Only the lines from the one containing "none -> cyan cone E4 level 1" through the one containing "none -> red brick B8 level 1" should be printed, exactly as they appear below, with both ends included.

Excerpts from a dataset
---
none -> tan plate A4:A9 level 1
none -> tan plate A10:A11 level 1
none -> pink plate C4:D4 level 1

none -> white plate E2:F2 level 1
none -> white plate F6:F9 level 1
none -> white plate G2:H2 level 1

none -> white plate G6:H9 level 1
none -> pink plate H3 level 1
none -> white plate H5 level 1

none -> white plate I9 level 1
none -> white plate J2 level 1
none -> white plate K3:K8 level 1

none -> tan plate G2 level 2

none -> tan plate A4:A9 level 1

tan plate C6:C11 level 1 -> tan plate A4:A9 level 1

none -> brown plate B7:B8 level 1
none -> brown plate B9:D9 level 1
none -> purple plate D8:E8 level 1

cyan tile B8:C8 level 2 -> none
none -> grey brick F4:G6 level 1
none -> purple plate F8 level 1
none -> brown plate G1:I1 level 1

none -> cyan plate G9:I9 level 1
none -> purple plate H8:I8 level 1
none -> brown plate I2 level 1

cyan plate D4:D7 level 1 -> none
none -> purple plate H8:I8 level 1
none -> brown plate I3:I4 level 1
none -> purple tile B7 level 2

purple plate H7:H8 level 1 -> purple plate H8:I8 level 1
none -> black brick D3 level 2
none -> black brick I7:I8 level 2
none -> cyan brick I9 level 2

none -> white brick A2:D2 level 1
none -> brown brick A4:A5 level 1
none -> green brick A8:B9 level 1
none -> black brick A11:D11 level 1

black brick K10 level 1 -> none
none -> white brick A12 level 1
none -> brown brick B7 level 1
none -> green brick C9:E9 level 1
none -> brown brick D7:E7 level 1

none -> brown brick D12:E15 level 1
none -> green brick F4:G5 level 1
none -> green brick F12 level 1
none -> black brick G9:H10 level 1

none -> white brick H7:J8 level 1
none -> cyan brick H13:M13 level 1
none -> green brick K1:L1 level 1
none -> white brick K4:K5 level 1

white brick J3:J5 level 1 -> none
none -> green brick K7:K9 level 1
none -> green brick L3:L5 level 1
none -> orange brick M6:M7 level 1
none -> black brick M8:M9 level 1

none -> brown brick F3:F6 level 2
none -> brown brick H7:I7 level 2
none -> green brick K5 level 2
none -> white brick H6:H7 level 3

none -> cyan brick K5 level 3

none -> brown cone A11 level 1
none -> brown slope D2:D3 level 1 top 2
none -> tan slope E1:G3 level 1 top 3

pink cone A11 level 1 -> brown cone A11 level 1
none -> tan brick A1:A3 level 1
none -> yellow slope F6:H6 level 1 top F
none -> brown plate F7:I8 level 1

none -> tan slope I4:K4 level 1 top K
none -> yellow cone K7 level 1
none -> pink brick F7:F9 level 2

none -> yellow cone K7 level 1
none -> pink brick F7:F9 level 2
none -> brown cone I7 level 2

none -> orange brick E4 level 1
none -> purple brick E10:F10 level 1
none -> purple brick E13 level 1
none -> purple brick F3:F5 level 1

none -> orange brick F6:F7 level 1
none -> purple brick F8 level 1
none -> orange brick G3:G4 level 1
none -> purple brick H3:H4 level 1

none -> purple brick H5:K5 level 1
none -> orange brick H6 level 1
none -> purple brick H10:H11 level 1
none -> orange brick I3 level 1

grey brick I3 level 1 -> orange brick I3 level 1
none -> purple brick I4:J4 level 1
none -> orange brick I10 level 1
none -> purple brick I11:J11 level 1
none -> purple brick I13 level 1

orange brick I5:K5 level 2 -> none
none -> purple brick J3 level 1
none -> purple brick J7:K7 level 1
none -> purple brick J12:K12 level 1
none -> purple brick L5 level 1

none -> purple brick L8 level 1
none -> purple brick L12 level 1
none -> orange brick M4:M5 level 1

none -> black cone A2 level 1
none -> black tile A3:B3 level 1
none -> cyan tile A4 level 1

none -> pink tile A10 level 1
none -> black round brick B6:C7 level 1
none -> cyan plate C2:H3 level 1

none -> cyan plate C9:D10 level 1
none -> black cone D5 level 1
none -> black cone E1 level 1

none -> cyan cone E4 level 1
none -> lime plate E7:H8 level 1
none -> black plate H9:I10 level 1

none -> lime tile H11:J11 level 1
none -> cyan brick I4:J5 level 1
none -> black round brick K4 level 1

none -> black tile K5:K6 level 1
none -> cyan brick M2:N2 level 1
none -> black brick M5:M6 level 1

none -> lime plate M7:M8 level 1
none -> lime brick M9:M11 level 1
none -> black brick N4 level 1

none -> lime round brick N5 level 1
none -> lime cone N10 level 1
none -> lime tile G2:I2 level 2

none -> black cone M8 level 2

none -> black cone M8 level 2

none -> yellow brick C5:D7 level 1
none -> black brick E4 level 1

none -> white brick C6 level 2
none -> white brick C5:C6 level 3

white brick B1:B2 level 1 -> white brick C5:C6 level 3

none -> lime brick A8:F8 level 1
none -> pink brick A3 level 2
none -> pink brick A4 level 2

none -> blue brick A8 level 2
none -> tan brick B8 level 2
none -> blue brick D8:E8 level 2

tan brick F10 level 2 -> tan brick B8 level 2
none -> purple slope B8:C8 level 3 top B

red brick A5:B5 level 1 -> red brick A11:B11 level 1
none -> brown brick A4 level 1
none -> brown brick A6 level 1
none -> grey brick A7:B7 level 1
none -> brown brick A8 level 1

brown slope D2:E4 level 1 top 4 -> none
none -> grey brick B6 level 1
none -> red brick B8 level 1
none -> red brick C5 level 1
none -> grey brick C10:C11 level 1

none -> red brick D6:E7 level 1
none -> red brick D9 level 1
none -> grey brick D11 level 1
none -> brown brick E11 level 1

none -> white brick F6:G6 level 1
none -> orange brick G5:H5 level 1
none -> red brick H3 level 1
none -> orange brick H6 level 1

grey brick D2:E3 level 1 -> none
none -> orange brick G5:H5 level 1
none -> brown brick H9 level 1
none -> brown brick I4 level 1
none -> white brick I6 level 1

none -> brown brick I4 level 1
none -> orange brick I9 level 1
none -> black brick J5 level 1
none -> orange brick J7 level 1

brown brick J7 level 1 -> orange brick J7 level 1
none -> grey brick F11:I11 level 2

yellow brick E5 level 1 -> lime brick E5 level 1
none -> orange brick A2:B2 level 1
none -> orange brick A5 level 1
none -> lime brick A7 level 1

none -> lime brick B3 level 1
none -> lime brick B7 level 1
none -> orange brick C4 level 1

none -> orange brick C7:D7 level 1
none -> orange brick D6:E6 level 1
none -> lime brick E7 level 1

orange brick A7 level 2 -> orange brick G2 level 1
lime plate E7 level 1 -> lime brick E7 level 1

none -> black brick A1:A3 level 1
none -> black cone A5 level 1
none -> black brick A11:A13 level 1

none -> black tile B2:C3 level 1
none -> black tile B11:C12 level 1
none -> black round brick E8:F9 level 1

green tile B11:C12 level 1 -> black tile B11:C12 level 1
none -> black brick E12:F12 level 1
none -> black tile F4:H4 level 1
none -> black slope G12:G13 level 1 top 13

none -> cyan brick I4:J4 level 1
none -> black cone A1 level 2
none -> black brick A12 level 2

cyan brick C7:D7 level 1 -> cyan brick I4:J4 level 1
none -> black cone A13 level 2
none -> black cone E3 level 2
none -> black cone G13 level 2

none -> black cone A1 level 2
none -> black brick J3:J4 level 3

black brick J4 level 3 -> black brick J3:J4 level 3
---
### [EXPECTED OUTPUT]
none -> cyan cone E4 level 1
none -> lime plate E7:H8 level 1
none -> black plate H9:I10 level 1

none -> lime tile H11:J11 level 1
none -> cyan brick I4:J5 level 1
none -> black round brick K4 level 1

none -> black tile K5:K6 level 1
none -> cyan brick M2:N2 level 1
none -> black brick M5:M6 level 1

none -> lime plate M7:M8 level 1
none -> lime brick M9:M11 level 1
none -> black brick N4 level 1

none -> lime round brick N5 level 1
none -> lime cone N10 level 1
none -> lime tile G2:I2 level 2

none -> black cone M8 level 2

none -> black cone M8 level 2

none -> yellow brick C5:D7 level 1
none -> black brick E4 level 1

none -> white brick C6 level 2
none -> white brick C5:C6 level 3

white brick B1:B2 level 1 -> white brick C5:C6 level 3

none -> lime brick A8:F8 level 1
none -> pink brick A3 level 2
none -> pink brick A4 level 2

none -> blue brick A8 level 2
none -> tan brick B8 level 2
none -> blue brick D8:E8 level 2

tan brick F10 level 2 -> tan brick B8 level 2
none -> purple slope B8:C8 level 3 top B

red brick A5:B5 level 1 -> red brick A11:B11 level 1
none -> brown brick A4 level 1
none -> brown brick A6 level 1
none -> grey brick A7:B7 level 1
none -> brown brick A8 level 1

brown slope D2:E4 level 1 top 4 -> none
none -> grey brick B6 level 1
none -> red brick B8 level 1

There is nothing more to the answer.